(DATA TO EXAMINE begins)

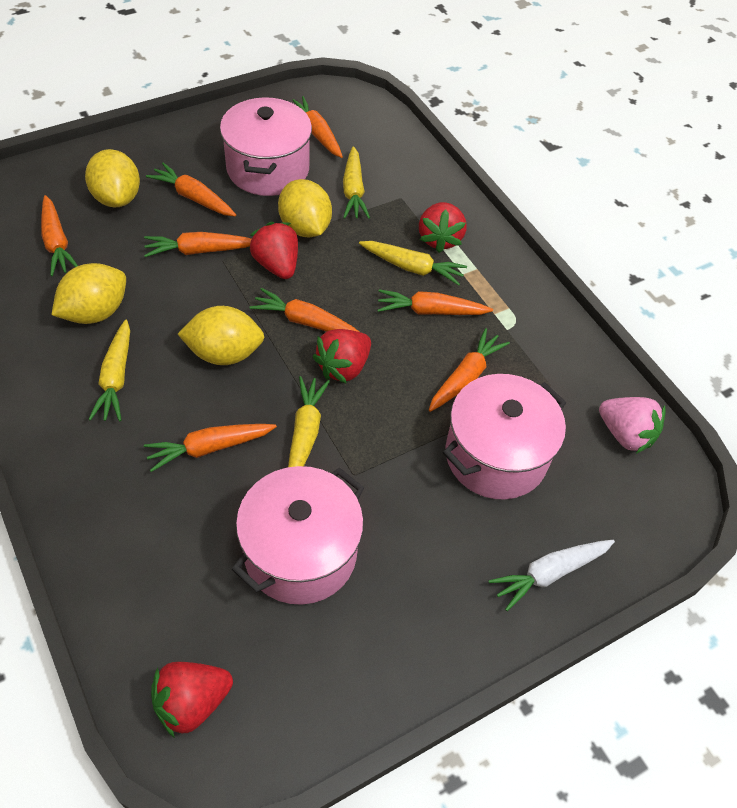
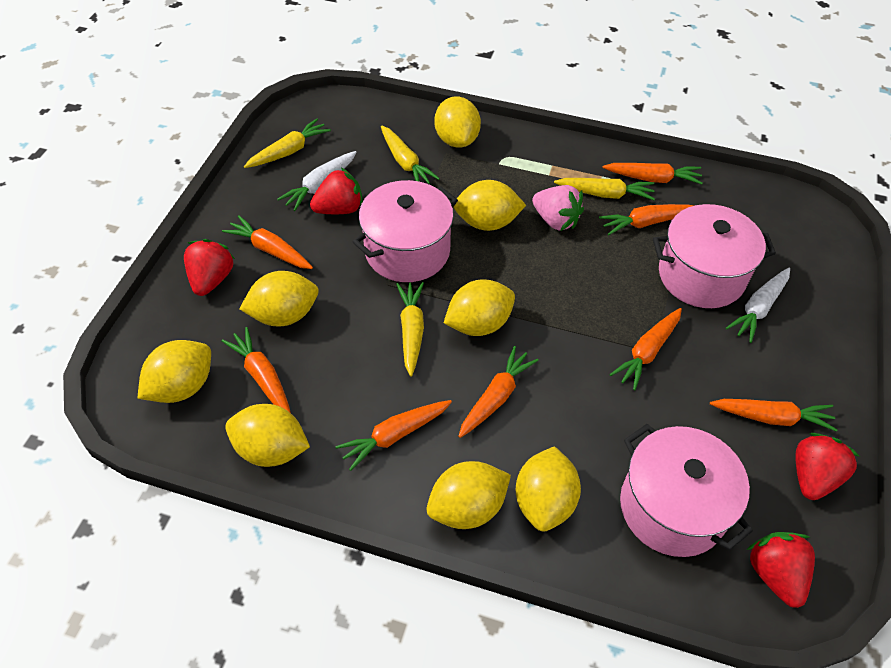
white carrot: 1 -> 2
yellow lemon: 4 -> 8

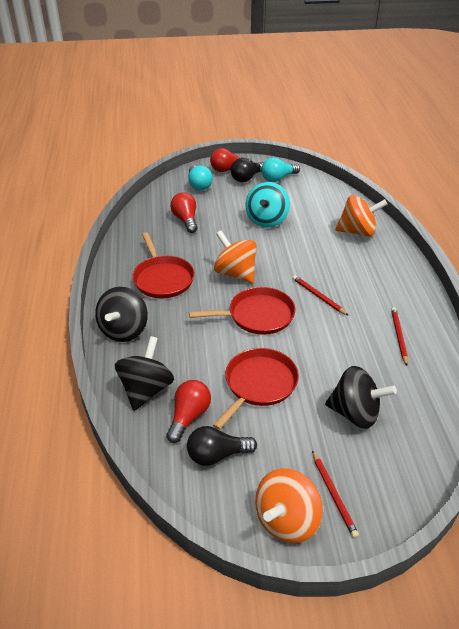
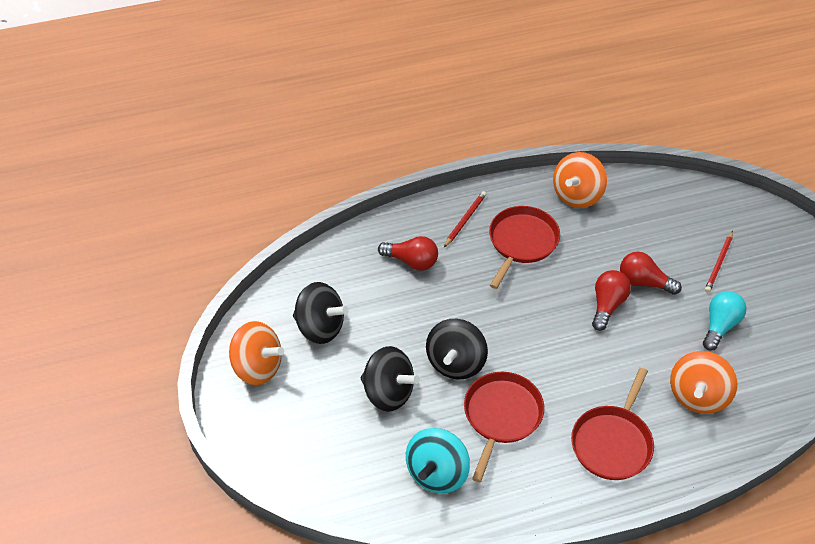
black light bulb: 2 -> 0
red pencil: 3 -> 2
turquoise light bulb: 2 -> 1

(DATA TO EXAMINE ends)

■ **WORK ORDER**: All of the records should be output exactly as they stand, with pictures omitted.

■ **EXPECTED ANSWER**:
white carrot: 1 -> 2
yellow lemon: 4 -> 8

black light bulb: 2 -> 0
red pencil: 3 -> 2
turquoise light bulb: 2 -> 1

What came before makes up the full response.